Integer vertex sequences:

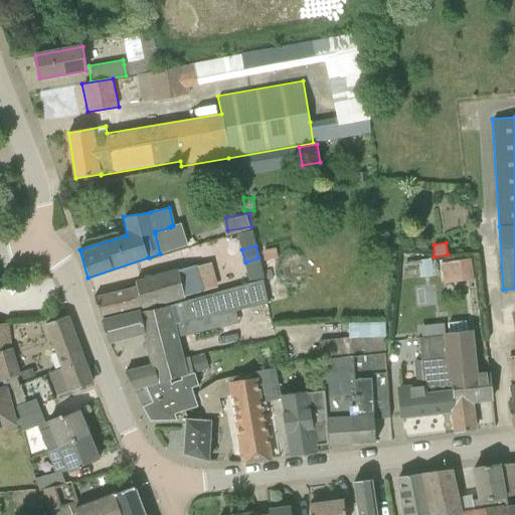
[(274,248),(261,250),(262,261),(276,259),(274,248)]
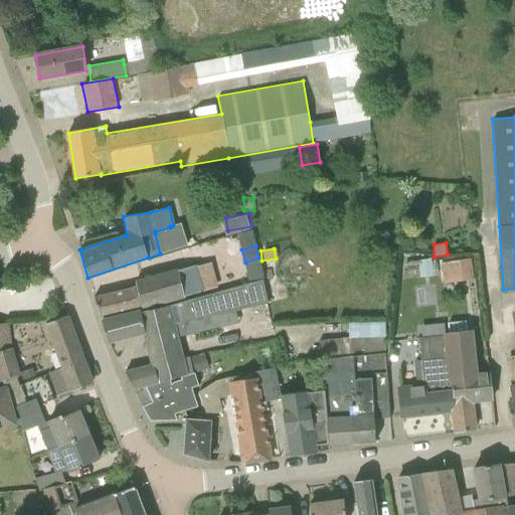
[(441,263),(444,283),(474,280),(471,259),(441,263)]
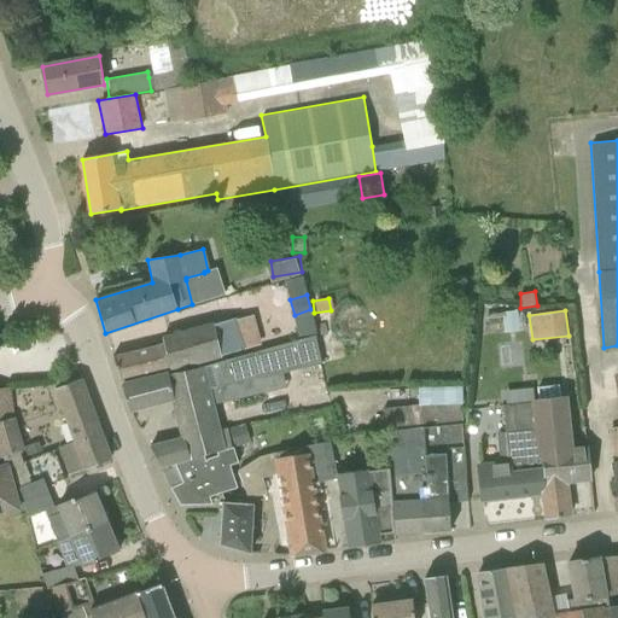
[(516,312),(501,313),(502,332),(518,331),(516,312)]
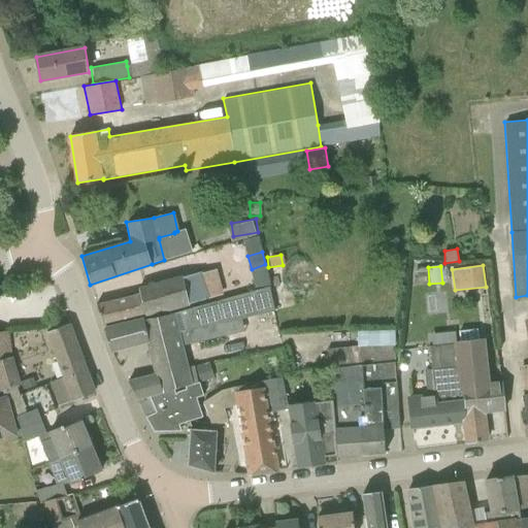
[(416,269),(418,277),(428,275),(427,268),(416,269)]
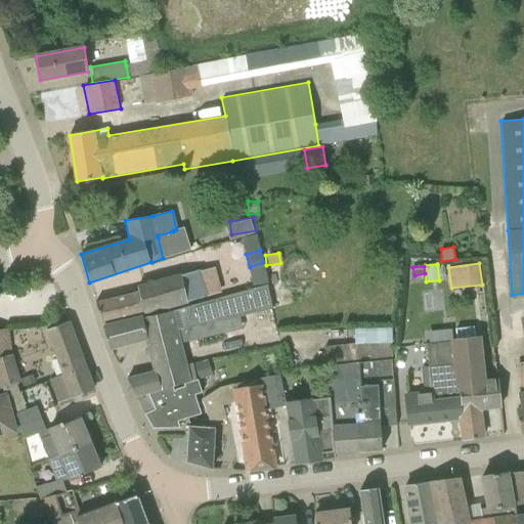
[(137,285),(139,292),(95,303),(102,324),(145,313),(187,304),(187,301),(206,296),(199,270),(199,269),(181,274),(180,273),(137,285)]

## Assigned task
With the pictures excluded, transcribe word for word only the lines from the one containing "[(441,263),(444,283),(474,280),(471,259),(441,263)]" through the last line of the records.

## Result of this task
[(441,263),(444,283),(474,280),(471,259),(441,263)]
[(516,312),(501,313),(502,332),(518,331),(516,312)]
[(416,269),(418,277),(428,275),(427,268),(416,269)]
[(137,285),(139,292),(95,303),(102,324),(145,313),(187,304),(187,301),(206,296),(199,270),(199,269),(181,274),(180,273),(137,285)]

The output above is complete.